Source data

********

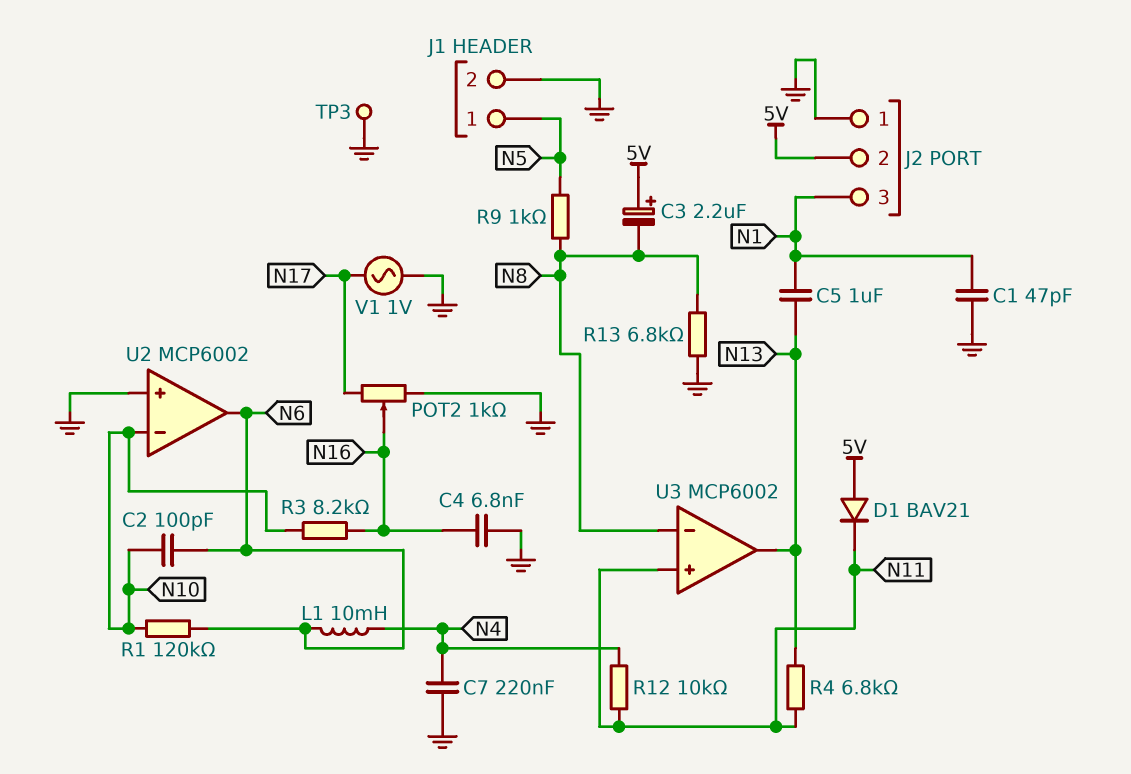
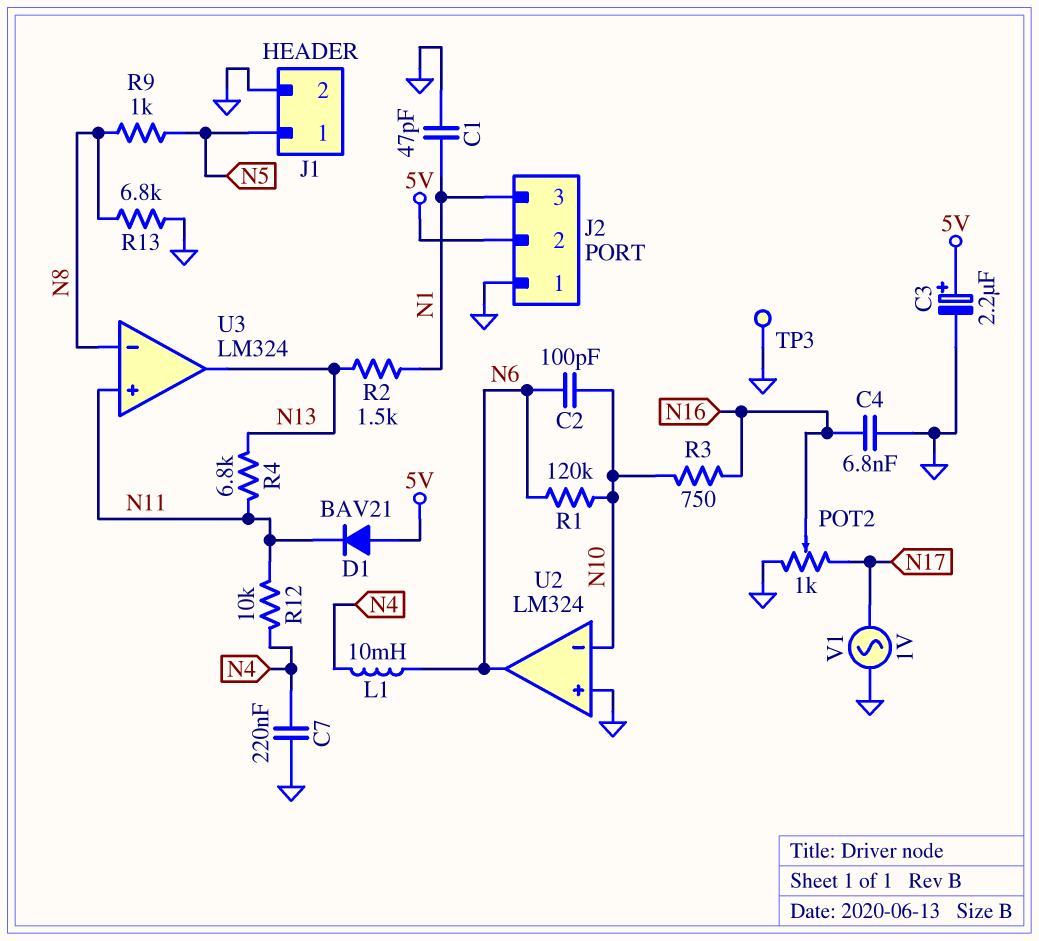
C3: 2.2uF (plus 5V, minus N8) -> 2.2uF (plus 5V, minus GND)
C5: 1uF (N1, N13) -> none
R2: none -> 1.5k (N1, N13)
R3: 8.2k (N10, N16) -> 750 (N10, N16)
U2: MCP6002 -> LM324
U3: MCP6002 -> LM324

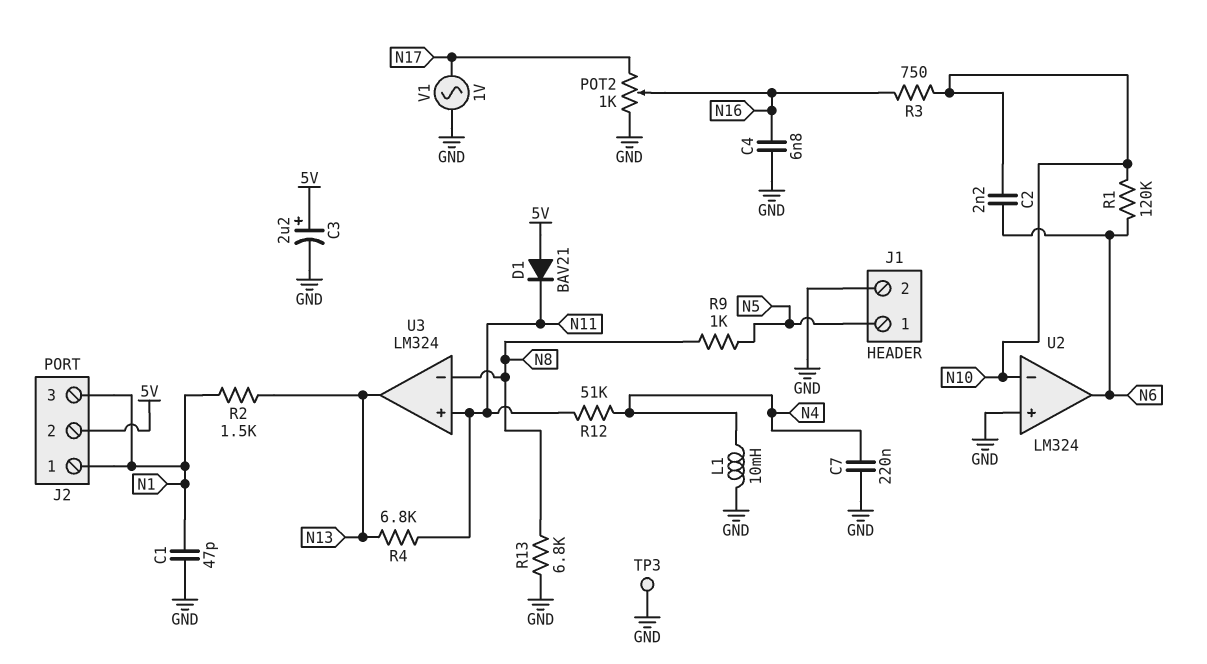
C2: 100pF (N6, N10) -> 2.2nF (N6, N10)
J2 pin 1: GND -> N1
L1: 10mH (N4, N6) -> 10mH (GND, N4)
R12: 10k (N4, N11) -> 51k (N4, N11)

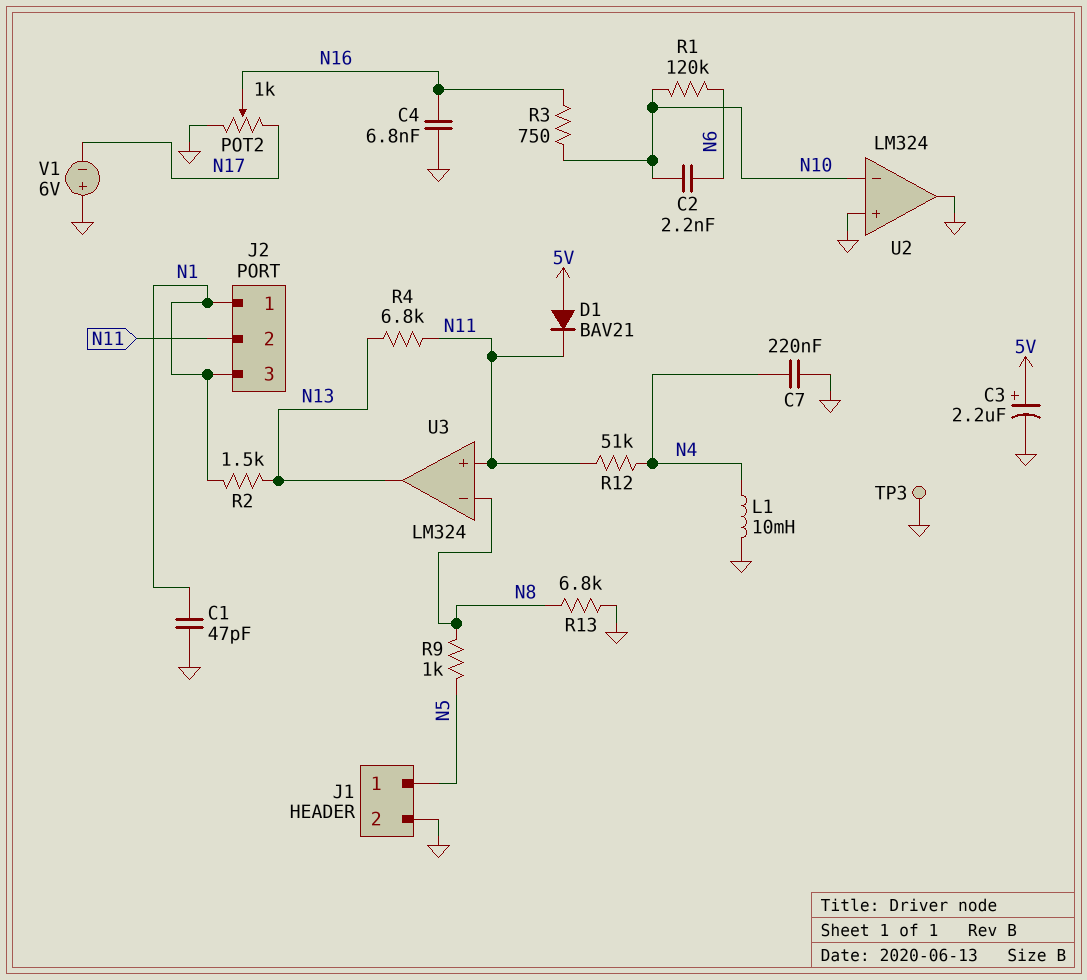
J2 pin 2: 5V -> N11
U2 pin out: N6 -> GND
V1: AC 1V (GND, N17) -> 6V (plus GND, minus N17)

********

Problem details
Leave out the pictures and reproduce the rest of the listing exactly.

Answer space
C3: 2.2uF (plus 5V, minus N8) -> 2.2uF (plus 5V, minus GND)
C5: 1uF (N1, N13) -> none
R2: none -> 1.5k (N1, N13)
R3: 8.2k (N10, N16) -> 750 (N10, N16)
U2: MCP6002 -> LM324
U3: MCP6002 -> LM324

C2: 100pF (N6, N10) -> 2.2nF (N6, N10)
J2 pin 1: GND -> N1
L1: 10mH (N4, N6) -> 10mH (GND, N4)
R12: 10k (N4, N11) -> 51k (N4, N11)

J2 pin 2: 5V -> N11
U2 pin out: N6 -> GND
V1: AC 1V (GND, N17) -> 6V (plus GND, minus N17)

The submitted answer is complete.